---------- RECORDS FOR THE EXERCISE

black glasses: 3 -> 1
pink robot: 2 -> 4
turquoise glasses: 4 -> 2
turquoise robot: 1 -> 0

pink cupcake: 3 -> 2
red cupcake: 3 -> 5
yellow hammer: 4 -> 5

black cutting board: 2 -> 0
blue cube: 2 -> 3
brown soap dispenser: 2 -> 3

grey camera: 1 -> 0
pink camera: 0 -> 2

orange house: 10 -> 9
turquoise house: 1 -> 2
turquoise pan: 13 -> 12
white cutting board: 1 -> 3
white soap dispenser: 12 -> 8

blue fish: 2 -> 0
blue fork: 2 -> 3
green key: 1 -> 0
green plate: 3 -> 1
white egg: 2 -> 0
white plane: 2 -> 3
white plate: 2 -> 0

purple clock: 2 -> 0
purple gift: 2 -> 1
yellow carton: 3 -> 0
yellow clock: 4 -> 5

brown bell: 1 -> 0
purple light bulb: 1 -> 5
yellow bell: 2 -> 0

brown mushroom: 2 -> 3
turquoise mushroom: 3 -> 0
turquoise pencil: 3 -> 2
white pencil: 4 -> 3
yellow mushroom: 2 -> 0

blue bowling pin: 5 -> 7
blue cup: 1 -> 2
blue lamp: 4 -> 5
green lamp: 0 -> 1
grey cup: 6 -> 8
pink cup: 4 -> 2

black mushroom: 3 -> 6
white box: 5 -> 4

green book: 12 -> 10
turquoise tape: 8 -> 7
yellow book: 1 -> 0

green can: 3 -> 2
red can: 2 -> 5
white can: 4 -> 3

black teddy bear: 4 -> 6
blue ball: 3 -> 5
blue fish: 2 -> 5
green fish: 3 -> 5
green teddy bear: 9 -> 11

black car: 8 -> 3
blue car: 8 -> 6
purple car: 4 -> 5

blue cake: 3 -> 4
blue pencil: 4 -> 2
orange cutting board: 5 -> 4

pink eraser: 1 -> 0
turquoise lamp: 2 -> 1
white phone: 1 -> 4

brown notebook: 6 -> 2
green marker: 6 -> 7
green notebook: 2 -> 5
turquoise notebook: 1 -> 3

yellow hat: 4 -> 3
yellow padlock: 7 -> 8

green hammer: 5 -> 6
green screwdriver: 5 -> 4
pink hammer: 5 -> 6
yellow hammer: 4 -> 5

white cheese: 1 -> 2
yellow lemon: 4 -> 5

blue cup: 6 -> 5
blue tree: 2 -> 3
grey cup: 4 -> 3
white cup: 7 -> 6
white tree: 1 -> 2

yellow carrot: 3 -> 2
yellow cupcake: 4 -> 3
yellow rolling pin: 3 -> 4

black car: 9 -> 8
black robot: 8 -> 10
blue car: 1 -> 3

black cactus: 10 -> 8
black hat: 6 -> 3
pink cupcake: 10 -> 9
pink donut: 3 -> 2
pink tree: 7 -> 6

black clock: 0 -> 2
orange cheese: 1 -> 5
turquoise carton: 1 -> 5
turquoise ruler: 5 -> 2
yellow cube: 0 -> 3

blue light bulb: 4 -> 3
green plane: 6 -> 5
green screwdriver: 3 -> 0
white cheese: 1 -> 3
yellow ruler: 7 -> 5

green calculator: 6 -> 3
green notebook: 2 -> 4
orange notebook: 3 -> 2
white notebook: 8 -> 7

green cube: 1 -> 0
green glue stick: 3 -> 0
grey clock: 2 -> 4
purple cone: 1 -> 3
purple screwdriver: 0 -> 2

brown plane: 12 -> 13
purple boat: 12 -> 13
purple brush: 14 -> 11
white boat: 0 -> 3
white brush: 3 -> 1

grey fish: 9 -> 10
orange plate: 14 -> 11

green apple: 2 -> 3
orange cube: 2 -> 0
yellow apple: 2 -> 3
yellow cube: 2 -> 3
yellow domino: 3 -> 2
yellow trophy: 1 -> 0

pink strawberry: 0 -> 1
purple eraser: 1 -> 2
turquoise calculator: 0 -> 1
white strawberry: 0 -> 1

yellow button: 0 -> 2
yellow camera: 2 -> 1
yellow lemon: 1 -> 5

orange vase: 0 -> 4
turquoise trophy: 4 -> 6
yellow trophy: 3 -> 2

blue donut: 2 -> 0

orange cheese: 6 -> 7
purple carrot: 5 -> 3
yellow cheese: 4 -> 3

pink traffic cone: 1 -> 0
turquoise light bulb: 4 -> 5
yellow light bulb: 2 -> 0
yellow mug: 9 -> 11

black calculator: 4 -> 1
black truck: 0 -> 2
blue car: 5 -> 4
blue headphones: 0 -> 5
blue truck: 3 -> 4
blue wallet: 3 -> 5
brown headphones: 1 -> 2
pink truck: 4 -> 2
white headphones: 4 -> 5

--------------------

### PROBLEM STATEMENT
Your task is to reproduce the entries exactly, starting at the first line and ending with the line containing "brown bell: 1 -> 0".

### RESPONSE BELOW
black glasses: 3 -> 1
pink robot: 2 -> 4
turquoise glasses: 4 -> 2
turquoise robot: 1 -> 0

pink cupcake: 3 -> 2
red cupcake: 3 -> 5
yellow hammer: 4 -> 5

black cutting board: 2 -> 0
blue cube: 2 -> 3
brown soap dispenser: 2 -> 3

grey camera: 1 -> 0
pink camera: 0 -> 2

orange house: 10 -> 9
turquoise house: 1 -> 2
turquoise pan: 13 -> 12
white cutting board: 1 -> 3
white soap dispenser: 12 -> 8

blue fish: 2 -> 0
blue fork: 2 -> 3
green key: 1 -> 0
green plate: 3 -> 1
white egg: 2 -> 0
white plane: 2 -> 3
white plate: 2 -> 0

purple clock: 2 -> 0
purple gift: 2 -> 1
yellow carton: 3 -> 0
yellow clock: 4 -> 5

brown bell: 1 -> 0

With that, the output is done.